* **Exercise directions**
Return only that part of the material below which starts with the line containing "(360, 110) = (482, 704): blue" and goes on through the line containing "(613, 207) = (226, 424): turquoise", restated exactly.

* **Extracted data**
═══
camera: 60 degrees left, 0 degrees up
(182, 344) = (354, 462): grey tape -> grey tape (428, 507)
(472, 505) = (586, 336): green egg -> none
═══
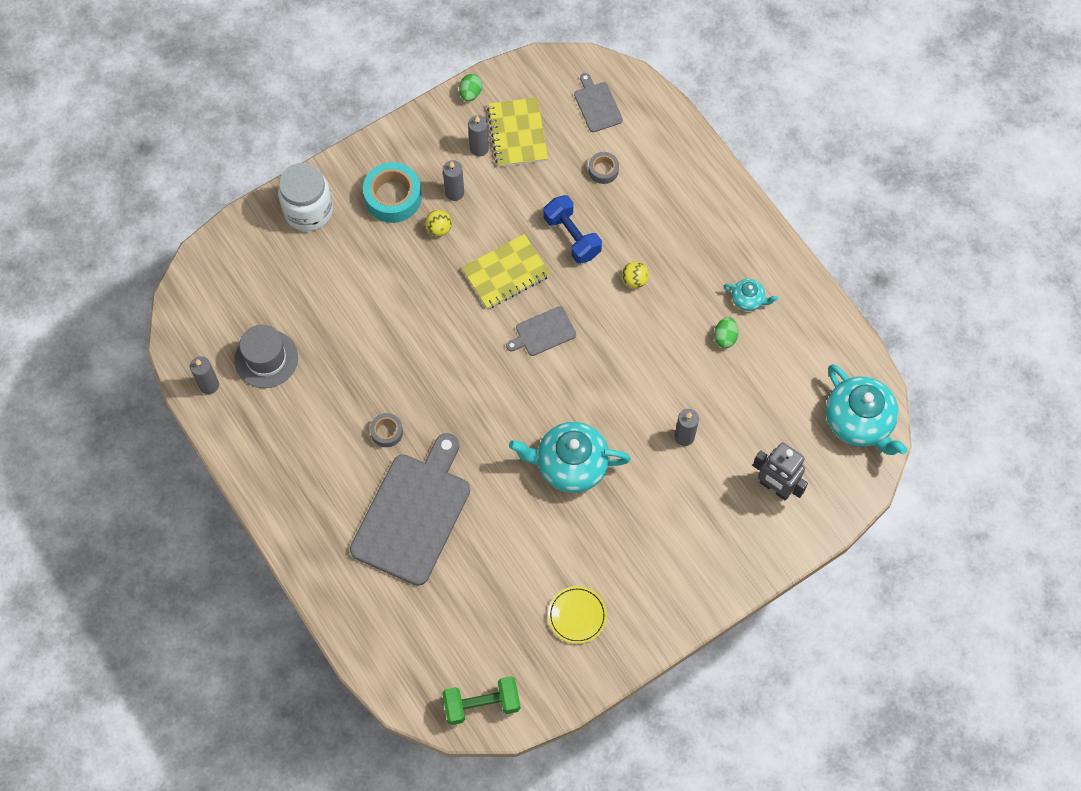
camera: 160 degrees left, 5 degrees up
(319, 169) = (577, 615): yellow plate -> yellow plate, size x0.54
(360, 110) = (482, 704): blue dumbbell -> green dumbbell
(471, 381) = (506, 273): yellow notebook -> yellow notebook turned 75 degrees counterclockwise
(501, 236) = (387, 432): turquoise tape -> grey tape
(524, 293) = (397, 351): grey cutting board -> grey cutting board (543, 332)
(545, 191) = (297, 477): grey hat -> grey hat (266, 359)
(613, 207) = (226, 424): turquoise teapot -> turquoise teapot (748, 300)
═══
* **Answer to this task**
(360, 110) = (482, 704): blue dumbbell -> green dumbbell
(471, 381) = (506, 273): yellow notebook -> yellow notebook turned 75 degrees counterclockwise
(501, 236) = (387, 432): turquoise tape -> grey tape
(524, 293) = (397, 351): grey cutting board -> grey cutting board (543, 332)
(545, 191) = (297, 477): grey hat -> grey hat (266, 359)
(613, 207) = (226, 424): turquoise teapot -> turquoise teapot (748, 300)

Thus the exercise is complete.